Difference listings
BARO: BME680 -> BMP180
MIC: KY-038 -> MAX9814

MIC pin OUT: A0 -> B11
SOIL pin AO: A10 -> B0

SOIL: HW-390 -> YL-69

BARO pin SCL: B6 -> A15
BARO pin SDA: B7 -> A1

==

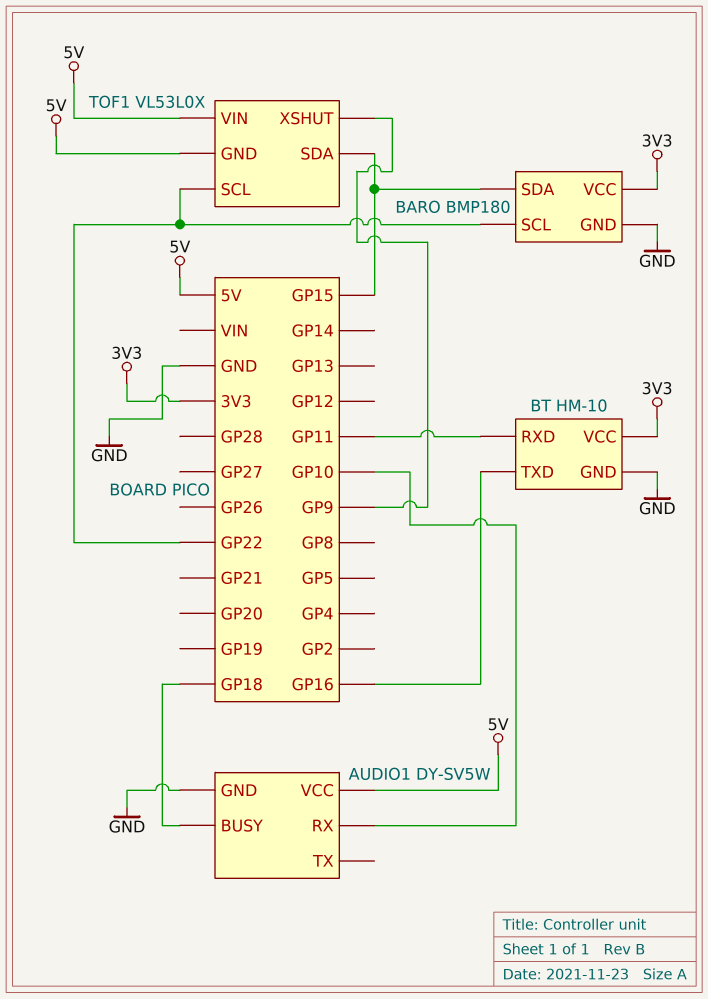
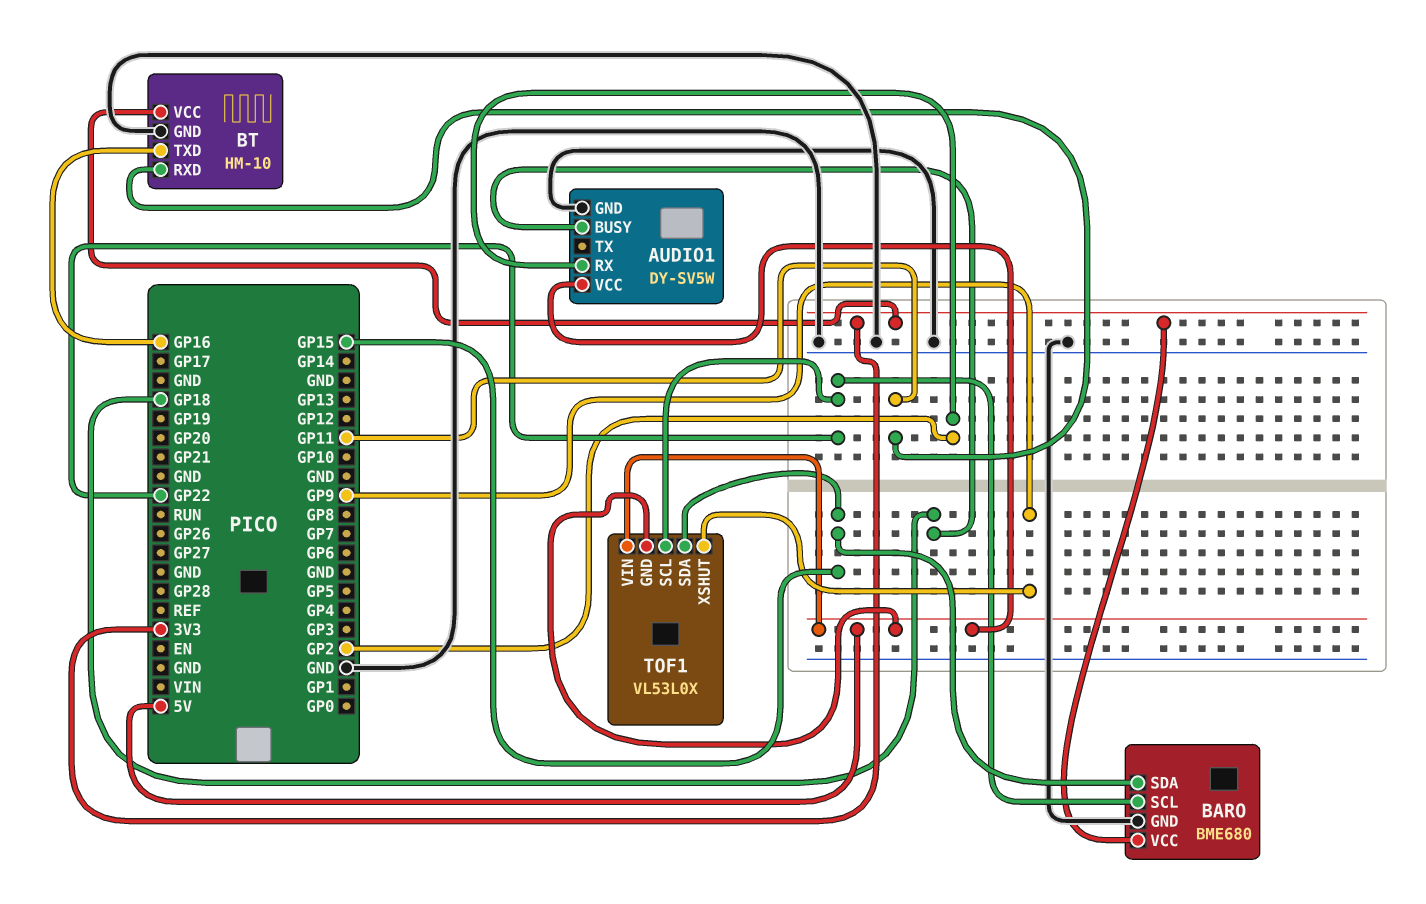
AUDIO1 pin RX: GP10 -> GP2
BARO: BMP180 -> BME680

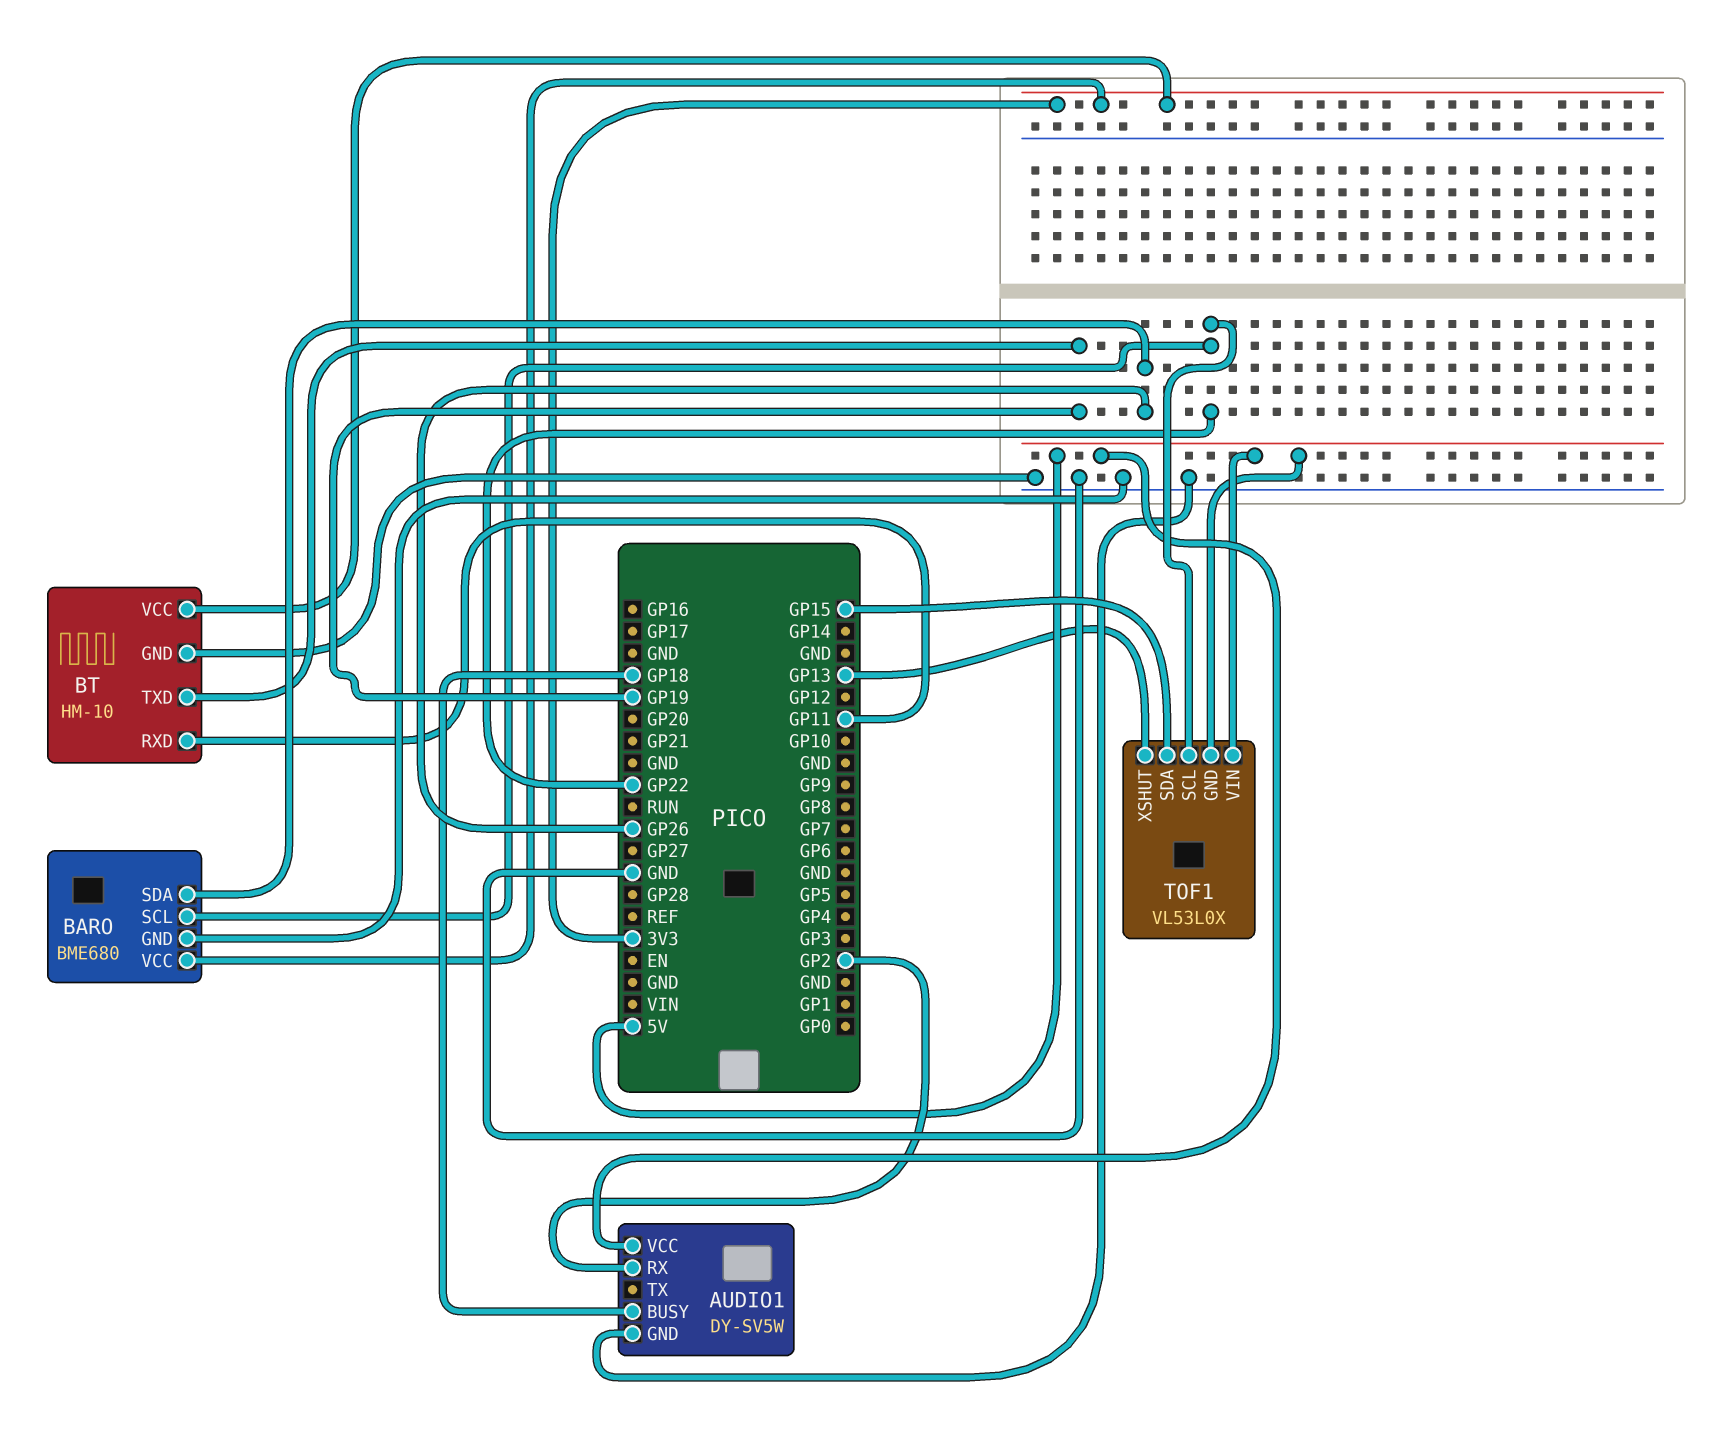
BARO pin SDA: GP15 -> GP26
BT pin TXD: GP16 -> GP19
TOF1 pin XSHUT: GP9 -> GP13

==

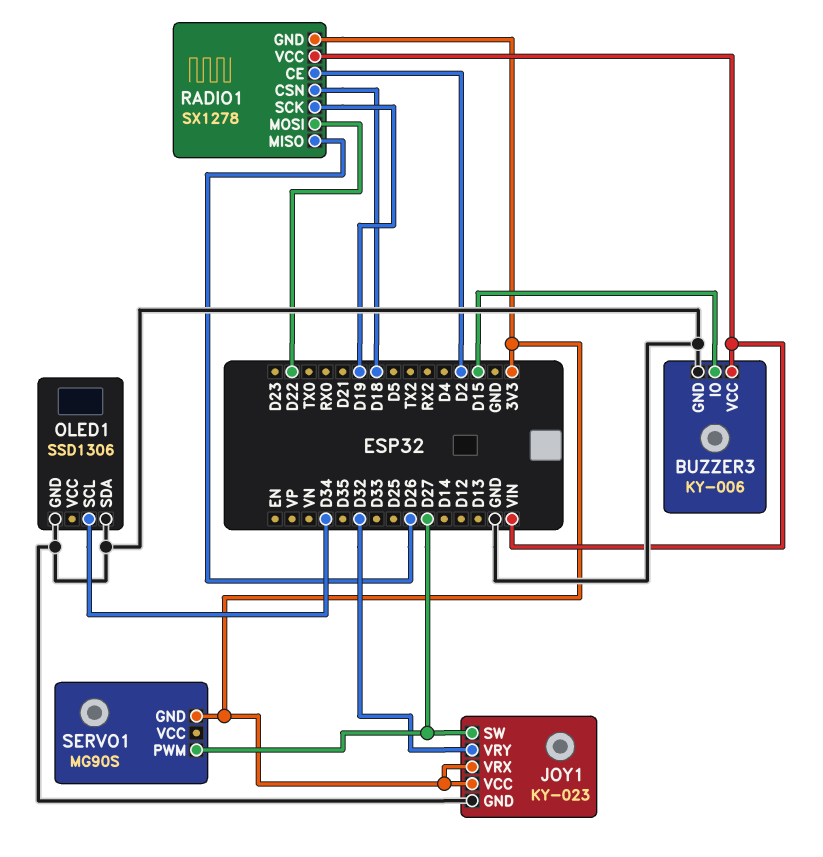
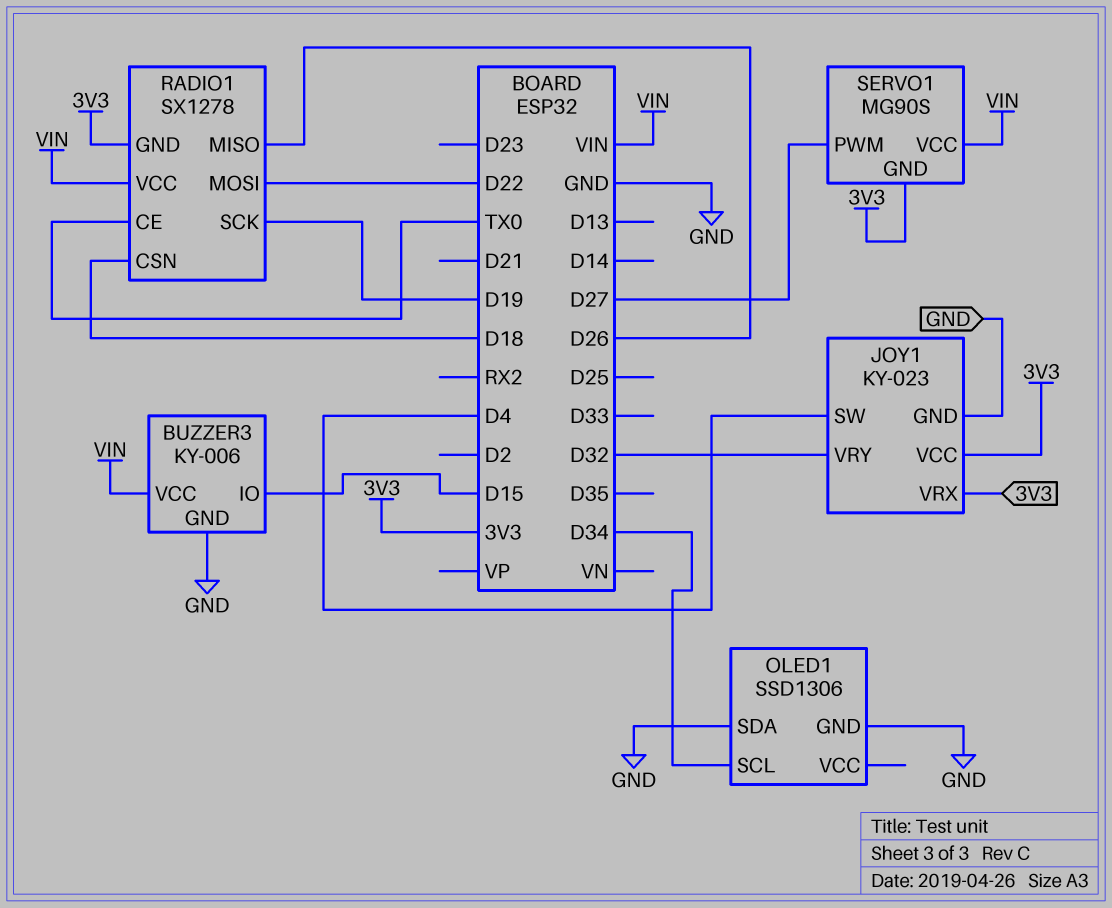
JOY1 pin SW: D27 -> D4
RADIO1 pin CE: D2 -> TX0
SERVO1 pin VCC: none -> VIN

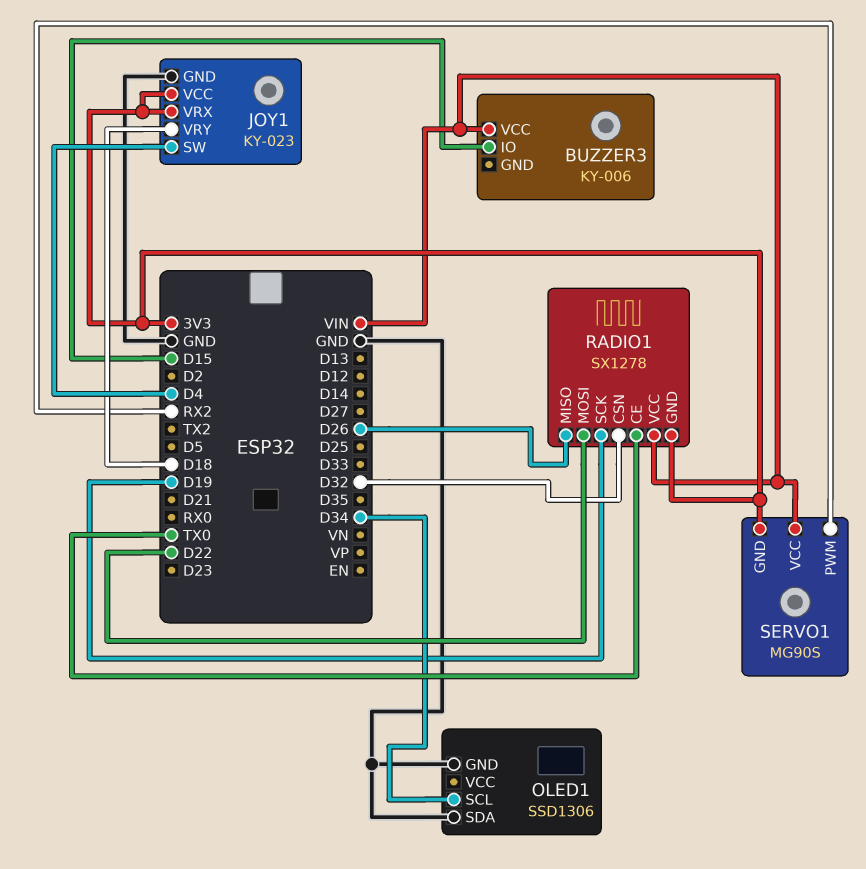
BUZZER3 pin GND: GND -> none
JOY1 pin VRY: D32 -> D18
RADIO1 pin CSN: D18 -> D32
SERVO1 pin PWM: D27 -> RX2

PROBLEM DETAILS: Copy word for word the stretch of entries above from the line that has "BARO pin SDA: GP15 -> GP26" through the line that has "TOF1 pin XSHUT: GP9 -> GP13", both ends included, and nothing outside it.

EXERCISE RESPONSE:
BARO pin SDA: GP15 -> GP26
BT pin TXD: GP16 -> GP19
TOF1 pin XSHUT: GP9 -> GP13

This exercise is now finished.